> _Data for this task_:
Segment Open
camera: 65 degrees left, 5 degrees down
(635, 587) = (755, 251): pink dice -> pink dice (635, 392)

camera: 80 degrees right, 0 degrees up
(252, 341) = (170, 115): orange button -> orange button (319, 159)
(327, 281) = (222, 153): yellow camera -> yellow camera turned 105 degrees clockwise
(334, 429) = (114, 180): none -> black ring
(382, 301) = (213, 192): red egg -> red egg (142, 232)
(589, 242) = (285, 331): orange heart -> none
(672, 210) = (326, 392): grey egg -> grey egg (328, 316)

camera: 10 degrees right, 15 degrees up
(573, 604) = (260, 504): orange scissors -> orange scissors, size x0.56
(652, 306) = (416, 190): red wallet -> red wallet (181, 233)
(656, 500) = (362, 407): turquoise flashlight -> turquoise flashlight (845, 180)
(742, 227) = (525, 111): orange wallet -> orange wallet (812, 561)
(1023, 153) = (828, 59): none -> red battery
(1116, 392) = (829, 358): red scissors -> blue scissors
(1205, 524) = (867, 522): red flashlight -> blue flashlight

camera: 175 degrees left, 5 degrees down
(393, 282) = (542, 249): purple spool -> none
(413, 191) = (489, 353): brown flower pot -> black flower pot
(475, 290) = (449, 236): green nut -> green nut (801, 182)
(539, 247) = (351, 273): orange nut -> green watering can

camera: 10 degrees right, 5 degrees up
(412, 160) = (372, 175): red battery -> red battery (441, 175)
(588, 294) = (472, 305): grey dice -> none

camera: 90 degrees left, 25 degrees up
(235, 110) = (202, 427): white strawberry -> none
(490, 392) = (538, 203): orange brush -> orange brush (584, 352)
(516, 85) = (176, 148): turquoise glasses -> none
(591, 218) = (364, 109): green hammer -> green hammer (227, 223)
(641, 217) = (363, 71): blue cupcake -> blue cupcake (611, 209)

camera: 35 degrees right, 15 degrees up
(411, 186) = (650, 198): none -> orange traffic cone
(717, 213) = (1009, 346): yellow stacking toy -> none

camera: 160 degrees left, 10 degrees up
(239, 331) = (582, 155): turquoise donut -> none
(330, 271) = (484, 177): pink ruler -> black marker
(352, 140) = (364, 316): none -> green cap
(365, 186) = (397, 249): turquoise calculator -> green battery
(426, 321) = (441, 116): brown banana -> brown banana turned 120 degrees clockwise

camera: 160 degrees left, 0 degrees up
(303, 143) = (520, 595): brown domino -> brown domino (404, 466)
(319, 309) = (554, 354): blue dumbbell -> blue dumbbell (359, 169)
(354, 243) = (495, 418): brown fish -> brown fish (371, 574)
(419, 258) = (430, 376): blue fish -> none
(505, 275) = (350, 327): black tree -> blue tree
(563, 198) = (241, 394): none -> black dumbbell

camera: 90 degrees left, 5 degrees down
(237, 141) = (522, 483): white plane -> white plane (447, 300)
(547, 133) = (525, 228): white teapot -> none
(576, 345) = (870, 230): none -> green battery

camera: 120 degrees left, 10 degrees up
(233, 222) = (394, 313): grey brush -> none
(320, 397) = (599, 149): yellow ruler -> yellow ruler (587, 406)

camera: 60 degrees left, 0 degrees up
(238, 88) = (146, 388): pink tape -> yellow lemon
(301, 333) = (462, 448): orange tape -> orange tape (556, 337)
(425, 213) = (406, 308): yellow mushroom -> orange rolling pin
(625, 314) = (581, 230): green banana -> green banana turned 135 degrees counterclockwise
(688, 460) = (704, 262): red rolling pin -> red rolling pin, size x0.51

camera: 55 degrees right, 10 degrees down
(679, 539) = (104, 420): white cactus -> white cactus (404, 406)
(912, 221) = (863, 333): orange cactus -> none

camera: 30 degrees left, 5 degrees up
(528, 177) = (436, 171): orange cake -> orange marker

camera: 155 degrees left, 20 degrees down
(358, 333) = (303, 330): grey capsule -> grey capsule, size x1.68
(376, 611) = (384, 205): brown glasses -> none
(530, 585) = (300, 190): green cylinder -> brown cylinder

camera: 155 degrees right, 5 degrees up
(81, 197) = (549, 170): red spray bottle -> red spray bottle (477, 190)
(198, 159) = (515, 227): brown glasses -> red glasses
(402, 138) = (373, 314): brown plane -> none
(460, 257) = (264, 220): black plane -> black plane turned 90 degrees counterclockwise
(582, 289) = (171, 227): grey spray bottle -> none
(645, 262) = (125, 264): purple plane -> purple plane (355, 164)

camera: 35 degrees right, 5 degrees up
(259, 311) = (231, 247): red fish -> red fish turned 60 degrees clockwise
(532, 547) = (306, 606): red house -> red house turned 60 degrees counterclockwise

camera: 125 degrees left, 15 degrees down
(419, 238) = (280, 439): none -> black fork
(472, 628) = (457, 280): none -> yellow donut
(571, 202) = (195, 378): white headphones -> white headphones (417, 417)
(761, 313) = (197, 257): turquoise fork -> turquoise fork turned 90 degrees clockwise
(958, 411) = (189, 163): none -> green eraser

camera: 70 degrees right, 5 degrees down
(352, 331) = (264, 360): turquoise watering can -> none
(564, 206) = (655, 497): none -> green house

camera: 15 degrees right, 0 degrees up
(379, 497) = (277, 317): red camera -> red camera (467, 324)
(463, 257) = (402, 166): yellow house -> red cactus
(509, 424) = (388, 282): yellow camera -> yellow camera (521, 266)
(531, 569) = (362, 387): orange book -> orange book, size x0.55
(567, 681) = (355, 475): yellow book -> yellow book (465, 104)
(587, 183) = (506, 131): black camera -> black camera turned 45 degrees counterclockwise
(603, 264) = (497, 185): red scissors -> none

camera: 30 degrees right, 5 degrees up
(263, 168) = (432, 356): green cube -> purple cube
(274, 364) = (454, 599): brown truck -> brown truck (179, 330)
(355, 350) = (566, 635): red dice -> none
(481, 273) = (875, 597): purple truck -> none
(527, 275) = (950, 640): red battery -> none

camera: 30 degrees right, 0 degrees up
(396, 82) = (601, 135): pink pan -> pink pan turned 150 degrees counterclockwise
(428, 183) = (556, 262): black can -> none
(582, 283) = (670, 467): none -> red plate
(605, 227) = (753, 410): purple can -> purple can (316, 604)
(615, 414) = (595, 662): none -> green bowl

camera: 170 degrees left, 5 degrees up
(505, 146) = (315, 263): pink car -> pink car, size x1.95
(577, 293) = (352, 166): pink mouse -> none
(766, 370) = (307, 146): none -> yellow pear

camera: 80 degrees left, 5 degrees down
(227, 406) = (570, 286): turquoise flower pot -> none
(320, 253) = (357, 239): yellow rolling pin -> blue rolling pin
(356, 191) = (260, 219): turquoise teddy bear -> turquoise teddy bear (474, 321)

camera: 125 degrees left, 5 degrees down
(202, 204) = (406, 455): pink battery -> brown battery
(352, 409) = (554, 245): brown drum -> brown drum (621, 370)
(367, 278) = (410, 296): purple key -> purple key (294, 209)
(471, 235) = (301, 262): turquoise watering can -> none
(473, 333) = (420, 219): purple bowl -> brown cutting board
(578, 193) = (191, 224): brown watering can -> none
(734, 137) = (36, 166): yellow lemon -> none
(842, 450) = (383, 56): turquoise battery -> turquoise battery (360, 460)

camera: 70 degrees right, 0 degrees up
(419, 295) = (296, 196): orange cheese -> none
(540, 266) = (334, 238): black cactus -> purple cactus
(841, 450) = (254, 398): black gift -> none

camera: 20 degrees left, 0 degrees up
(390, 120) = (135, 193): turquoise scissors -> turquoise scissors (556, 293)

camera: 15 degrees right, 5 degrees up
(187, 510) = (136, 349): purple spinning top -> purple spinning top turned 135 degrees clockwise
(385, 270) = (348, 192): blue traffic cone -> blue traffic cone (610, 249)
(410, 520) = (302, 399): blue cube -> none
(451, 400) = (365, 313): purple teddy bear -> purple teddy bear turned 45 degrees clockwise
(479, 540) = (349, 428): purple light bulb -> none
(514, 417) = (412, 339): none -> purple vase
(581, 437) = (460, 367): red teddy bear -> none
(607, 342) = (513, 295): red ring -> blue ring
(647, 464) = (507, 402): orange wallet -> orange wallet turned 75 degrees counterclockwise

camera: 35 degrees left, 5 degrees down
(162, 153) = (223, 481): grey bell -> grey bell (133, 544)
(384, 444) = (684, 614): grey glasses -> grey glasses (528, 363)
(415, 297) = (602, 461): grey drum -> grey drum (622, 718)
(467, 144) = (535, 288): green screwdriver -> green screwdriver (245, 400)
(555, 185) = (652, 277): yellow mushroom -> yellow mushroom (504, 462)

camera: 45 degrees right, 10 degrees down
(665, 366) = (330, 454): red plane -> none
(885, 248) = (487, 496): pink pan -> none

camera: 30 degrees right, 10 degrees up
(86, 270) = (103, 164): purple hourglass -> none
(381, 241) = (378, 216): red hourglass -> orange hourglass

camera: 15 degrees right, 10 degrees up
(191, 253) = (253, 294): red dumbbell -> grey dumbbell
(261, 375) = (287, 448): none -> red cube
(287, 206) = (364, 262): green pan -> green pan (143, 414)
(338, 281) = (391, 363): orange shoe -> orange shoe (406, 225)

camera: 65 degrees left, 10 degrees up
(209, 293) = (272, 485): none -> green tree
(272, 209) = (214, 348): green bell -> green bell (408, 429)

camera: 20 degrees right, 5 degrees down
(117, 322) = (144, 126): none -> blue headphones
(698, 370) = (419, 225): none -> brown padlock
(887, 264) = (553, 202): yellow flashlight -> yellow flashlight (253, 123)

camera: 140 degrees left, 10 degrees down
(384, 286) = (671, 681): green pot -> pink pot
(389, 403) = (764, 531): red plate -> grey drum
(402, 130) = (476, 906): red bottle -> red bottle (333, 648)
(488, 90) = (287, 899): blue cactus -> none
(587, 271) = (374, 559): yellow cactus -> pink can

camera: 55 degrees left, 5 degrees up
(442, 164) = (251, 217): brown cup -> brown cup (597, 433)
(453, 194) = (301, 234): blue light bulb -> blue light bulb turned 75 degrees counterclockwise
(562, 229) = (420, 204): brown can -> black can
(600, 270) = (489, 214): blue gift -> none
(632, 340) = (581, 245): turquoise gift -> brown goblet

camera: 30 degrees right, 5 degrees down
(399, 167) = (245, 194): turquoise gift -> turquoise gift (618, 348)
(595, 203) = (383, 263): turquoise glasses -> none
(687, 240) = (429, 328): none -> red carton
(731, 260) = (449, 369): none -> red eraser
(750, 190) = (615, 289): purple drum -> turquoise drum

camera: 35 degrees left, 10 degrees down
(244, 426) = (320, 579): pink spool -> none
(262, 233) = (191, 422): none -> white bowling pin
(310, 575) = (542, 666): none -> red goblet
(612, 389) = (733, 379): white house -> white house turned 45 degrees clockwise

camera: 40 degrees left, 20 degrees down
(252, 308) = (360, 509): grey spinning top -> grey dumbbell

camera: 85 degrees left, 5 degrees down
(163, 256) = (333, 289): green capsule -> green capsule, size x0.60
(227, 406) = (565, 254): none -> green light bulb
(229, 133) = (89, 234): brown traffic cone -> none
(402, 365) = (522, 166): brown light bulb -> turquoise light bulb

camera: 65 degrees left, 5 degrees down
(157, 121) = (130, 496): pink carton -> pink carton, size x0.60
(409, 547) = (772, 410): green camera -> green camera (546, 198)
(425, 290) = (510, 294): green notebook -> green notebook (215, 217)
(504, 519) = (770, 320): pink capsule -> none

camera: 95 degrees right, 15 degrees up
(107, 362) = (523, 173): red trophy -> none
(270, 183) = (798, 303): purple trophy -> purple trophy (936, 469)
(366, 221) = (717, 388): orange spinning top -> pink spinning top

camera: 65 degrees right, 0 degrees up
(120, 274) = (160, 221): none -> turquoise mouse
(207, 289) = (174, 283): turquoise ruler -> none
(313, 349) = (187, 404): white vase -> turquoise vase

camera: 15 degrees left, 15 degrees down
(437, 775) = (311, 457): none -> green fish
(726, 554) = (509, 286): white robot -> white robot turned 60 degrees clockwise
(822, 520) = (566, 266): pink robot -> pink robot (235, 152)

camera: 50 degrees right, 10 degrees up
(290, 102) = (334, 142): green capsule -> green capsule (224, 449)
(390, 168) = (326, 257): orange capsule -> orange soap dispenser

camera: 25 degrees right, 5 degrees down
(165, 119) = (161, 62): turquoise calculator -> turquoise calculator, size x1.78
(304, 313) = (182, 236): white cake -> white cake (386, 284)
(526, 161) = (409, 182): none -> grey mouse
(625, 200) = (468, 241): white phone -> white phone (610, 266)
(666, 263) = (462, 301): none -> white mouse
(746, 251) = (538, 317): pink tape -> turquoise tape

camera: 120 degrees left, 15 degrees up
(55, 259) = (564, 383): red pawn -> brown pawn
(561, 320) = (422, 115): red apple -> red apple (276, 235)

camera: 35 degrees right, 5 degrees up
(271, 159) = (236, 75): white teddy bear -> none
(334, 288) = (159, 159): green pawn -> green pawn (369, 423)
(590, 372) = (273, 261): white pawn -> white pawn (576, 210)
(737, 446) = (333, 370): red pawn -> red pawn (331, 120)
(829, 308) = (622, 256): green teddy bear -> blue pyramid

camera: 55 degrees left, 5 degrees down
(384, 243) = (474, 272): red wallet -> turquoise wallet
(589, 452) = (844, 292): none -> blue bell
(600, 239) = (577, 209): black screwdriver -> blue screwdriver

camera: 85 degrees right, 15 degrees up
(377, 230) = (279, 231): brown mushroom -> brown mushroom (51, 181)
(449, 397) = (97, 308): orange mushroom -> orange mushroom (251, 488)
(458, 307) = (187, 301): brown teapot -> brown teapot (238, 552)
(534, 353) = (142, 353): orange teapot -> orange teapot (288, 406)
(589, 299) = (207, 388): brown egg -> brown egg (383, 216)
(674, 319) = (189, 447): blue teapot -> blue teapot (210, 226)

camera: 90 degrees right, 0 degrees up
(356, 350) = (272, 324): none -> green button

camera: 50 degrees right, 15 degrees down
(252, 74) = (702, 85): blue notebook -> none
Segment Closed
> _Work to complete_:
Go through the data above and copy each line that holds the word "calculator".

> _Expected output_:
(365, 186) = (397, 249): turquoise calculator -> green battery
(165, 119) = (161, 62): turquoise calculator -> turquoise calculator, size x1.78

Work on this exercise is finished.